# [EXERCISE]
Make an exact copy of the records below, excluding images.

# [RECORDS PROVIDED]
*****

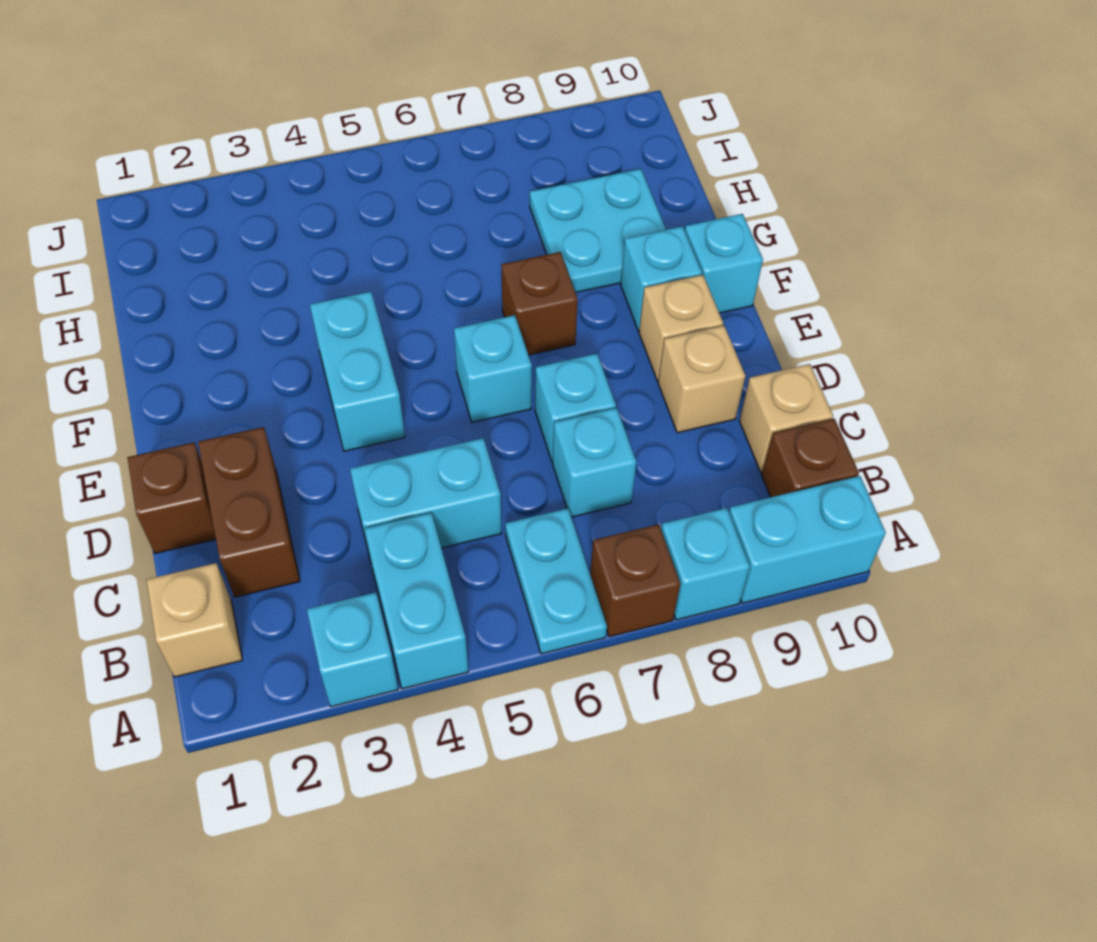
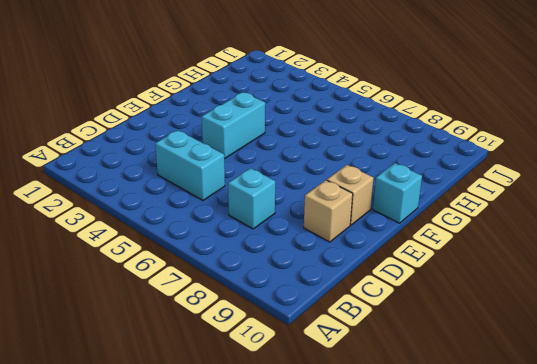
none -> cyan brick A3 level 1
none -> cyan brick A4:B4 level 1
none -> cyan plate A6:B6 level 1

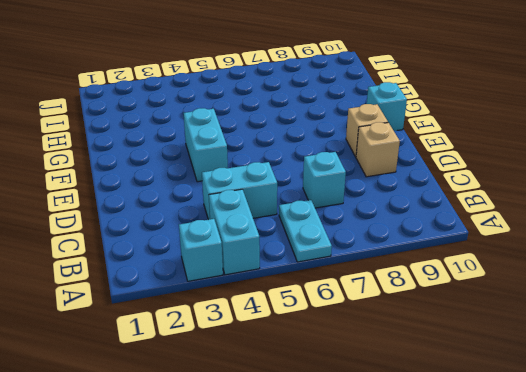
none -> brown brick A7 level 1
none -> cyan brick A8 level 1
none -> cyan brick A9:A10 level 1

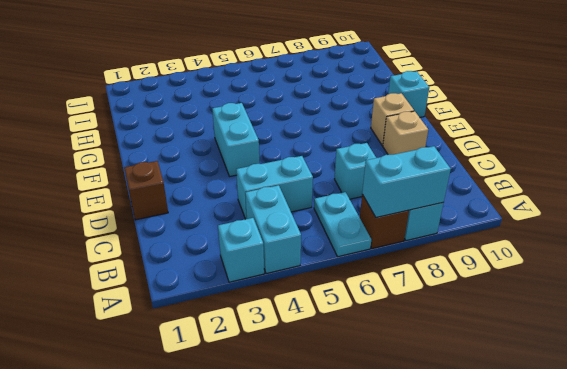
cyan brick A7:A8 level 2 -> cyan brick A9:A10 level 1
none -> tan brick B1 level 1
none -> brown brick B10 level 1
none -> brown brick C2:D2 level 1

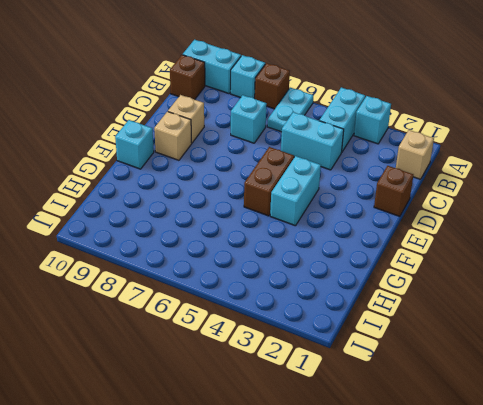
brown brick E5:F5 level 1 -> brown brick C2:D2 level 1
none -> tan brick C10 level 1
none -> cyan brick D7 level 1
none -> cyan brick E6 level 1

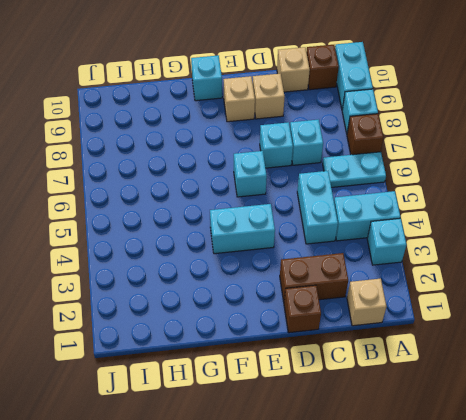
none -> brown brick F7 level 1
none -> cyan brick F9 level 1
none -> cyan plate G8:H9 level 1

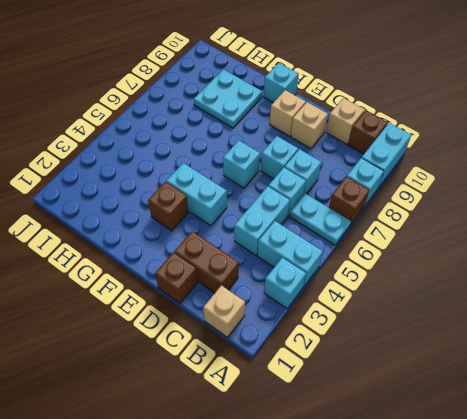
cyan brick C6 level 1 -> cyan brick F9 level 1
brown brick F3 level 1 -> brown brick F7 level 1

*****

# [TASK SOLUTION]
none -> cyan brick A3 level 1
none -> cyan brick A4:B4 level 1
none -> cyan plate A6:B6 level 1

none -> brown brick A7 level 1
none -> cyan brick A8 level 1
none -> cyan brick A9:A10 level 1

cyan brick A7:A8 level 2 -> cyan brick A9:A10 level 1
none -> tan brick B1 level 1
none -> brown brick B10 level 1
none -> brown brick C2:D2 level 1

brown brick E5:F5 level 1 -> brown brick C2:D2 level 1
none -> tan brick C10 level 1
none -> cyan brick D7 level 1
none -> cyan brick E6 level 1

none -> brown brick F7 level 1
none -> cyan brick F9 level 1
none -> cyan plate G8:H9 level 1

cyan brick C6 level 1 -> cyan brick F9 level 1
brown brick F3 level 1 -> brown brick F7 level 1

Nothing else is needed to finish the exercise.